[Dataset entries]
────────────────────
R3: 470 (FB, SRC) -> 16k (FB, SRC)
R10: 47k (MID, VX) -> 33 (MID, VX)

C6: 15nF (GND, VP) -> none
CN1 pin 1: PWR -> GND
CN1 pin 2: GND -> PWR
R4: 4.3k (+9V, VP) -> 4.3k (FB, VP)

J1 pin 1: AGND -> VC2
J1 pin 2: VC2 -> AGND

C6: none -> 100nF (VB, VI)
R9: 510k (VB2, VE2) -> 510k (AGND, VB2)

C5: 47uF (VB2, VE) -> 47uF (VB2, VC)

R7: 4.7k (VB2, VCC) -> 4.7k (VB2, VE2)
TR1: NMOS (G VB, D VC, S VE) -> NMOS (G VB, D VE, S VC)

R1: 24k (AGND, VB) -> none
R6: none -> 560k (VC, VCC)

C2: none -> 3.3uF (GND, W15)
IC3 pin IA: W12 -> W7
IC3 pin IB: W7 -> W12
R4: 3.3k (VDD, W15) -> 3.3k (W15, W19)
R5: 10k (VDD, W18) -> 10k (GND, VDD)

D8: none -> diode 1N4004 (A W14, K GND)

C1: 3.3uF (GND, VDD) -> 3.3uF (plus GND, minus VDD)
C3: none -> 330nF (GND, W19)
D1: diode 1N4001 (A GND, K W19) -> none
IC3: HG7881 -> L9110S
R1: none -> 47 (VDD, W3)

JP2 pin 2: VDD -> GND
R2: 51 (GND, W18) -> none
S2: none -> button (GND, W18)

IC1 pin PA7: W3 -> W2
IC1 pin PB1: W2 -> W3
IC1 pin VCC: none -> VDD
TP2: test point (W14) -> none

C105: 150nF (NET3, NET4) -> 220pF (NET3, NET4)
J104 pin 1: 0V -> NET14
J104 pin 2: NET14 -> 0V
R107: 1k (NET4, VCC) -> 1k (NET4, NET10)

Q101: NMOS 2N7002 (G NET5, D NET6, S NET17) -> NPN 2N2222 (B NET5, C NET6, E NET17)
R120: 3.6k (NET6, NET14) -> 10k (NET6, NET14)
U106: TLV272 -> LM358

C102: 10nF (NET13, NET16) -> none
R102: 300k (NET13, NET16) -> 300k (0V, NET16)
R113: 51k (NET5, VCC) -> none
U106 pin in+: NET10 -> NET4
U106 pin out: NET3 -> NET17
────────────────────
Directions » Transcribe each record exactly. Leave nothing out.

Task answer »
R3: 470 (FB, SRC) -> 16k (FB, SRC)
R10: 47k (MID, VX) -> 33 (MID, VX)

C6: 15nF (GND, VP) -> none
CN1 pin 1: PWR -> GND
CN1 pin 2: GND -> PWR
R4: 4.3k (+9V, VP) -> 4.3k (FB, VP)

J1 pin 1: AGND -> VC2
J1 pin 2: VC2 -> AGND

C6: none -> 100nF (VB, VI)
R9: 510k (VB2, VE2) -> 510k (AGND, VB2)

C5: 47uF (VB2, VE) -> 47uF (VB2, VC)

R7: 4.7k (VB2, VCC) -> 4.7k (VB2, VE2)
TR1: NMOS (G VB, D VC, S VE) -> NMOS (G VB, D VE, S VC)

R1: 24k (AGND, VB) -> none
R6: none -> 560k (VC, VCC)

C2: none -> 3.3uF (GND, W15)
IC3 pin IA: W12 -> W7
IC3 pin IB: W7 -> W12
R4: 3.3k (VDD, W15) -> 3.3k (W15, W19)
R5: 10k (VDD, W18) -> 10k (GND, VDD)

D8: none -> diode 1N4004 (A W14, K GND)

C1: 3.3uF (GND, VDD) -> 3.3uF (plus GND, minus VDD)
C3: none -> 330nF (GND, W19)
D1: diode 1N4001 (A GND, K W19) -> none
IC3: HG7881 -> L9110S
R1: none -> 47 (VDD, W3)

JP2 pin 2: VDD -> GND
R2: 51 (GND, W18) -> none
S2: none -> button (GND, W18)

IC1 pin PA7: W3 -> W2
IC1 pin PB1: W2 -> W3
IC1 pin VCC: none -> VDD
TP2: test point (W14) -> none

C105: 150nF (NET3, NET4) -> 220pF (NET3, NET4)
J104 pin 1: 0V -> NET14
J104 pin 2: NET14 -> 0V
R107: 1k (NET4, VCC) -> 1k (NET4, NET10)

Q101: NMOS 2N7002 (G NET5, D NET6, S NET17) -> NPN 2N2222 (B NET5, C NET6, E NET17)
R120: 3.6k (NET6, NET14) -> 10k (NET6, NET14)
U106: TLV272 -> LM358

C102: 10nF (NET13, NET16) -> none
R102: 300k (NET13, NET16) -> 300k (0V, NET16)
R113: 51k (NET5, VCC) -> none
U106 pin in+: NET10 -> NET4
U106 pin out: NET3 -> NET17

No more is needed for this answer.